(DATA FOR THIS EXERCISE)
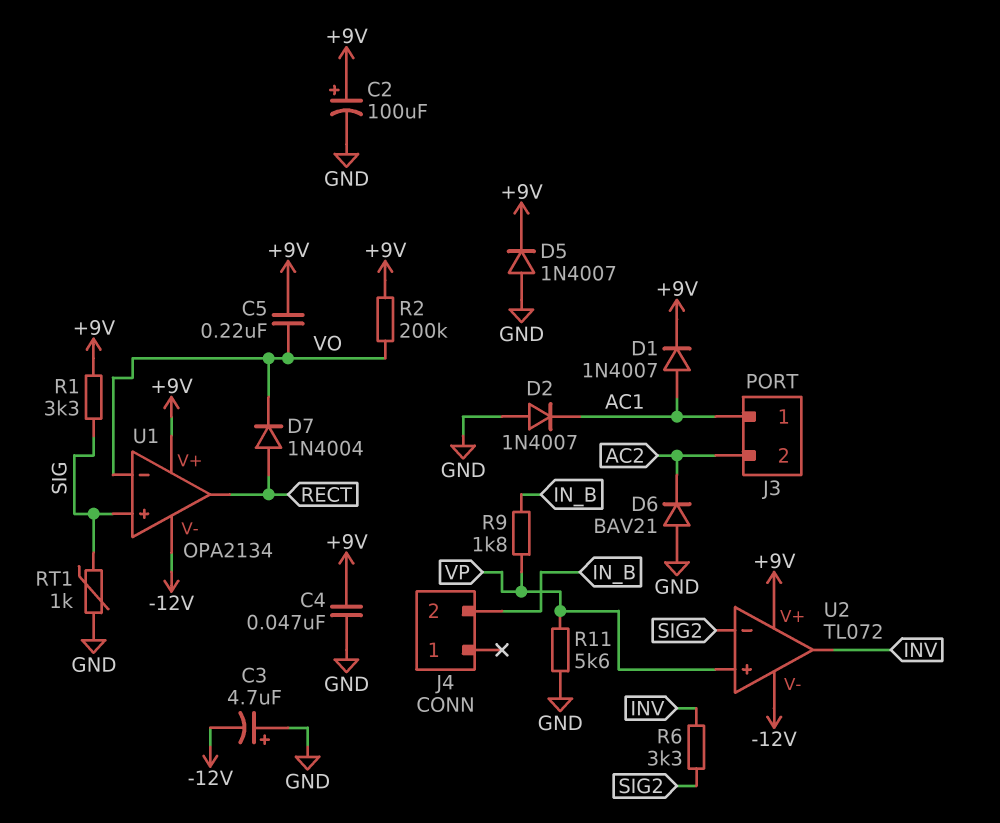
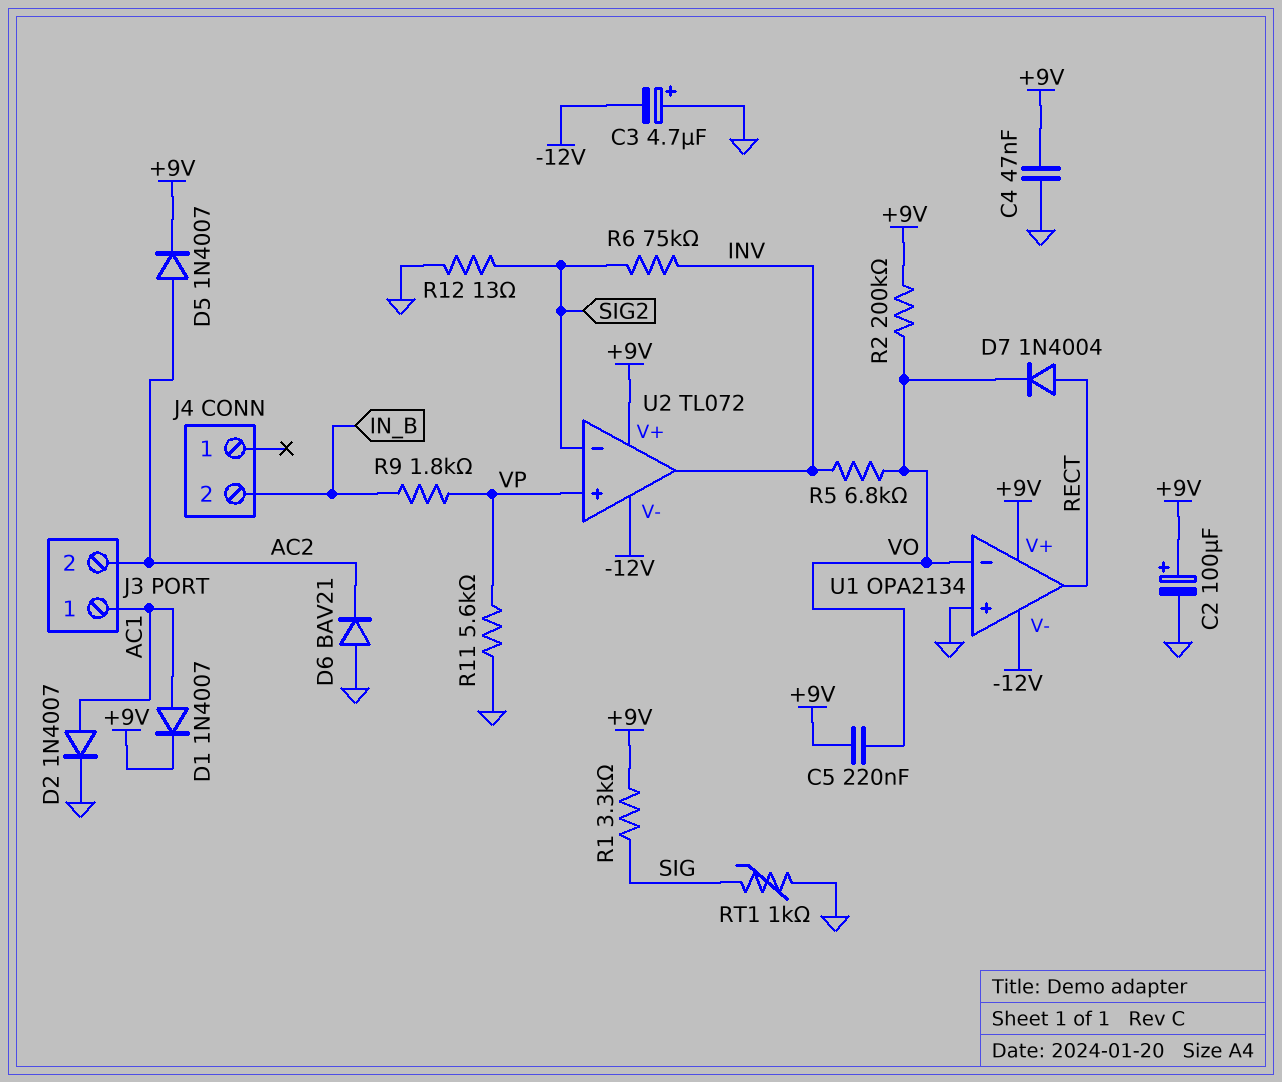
D2: diode 1N4007 (A GND, K AC1) -> diode 1N4007 (A AC1, K GND)
D5: diode 1N4007 (A GND, K +9V) -> diode 1N4007 (A AC2, K +9V)
R5: none -> 6.8k (INV, VO)
R6: 3.3k (INV, SIG2) -> 75k (INV, SIG2)
R12: none -> 13 (GND, SIG2)
U1 pin in+: SIG -> GND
(End DATA FOR THIS EXERCISE)
> **ACTIVITY**
Restate every line of the data above word for word, with the images removed.

> **THE COMPLETED TASK**
D2: diode 1N4007 (A GND, K AC1) -> diode 1N4007 (A AC1, K GND)
D5: diode 1N4007 (A GND, K +9V) -> diode 1N4007 (A AC2, K +9V)
R5: none -> 6.8k (INV, VO)
R6: 3.3k (INV, SIG2) -> 75k (INV, SIG2)
R12: none -> 13 (GND, SIG2)
U1 pin in+: SIG -> GND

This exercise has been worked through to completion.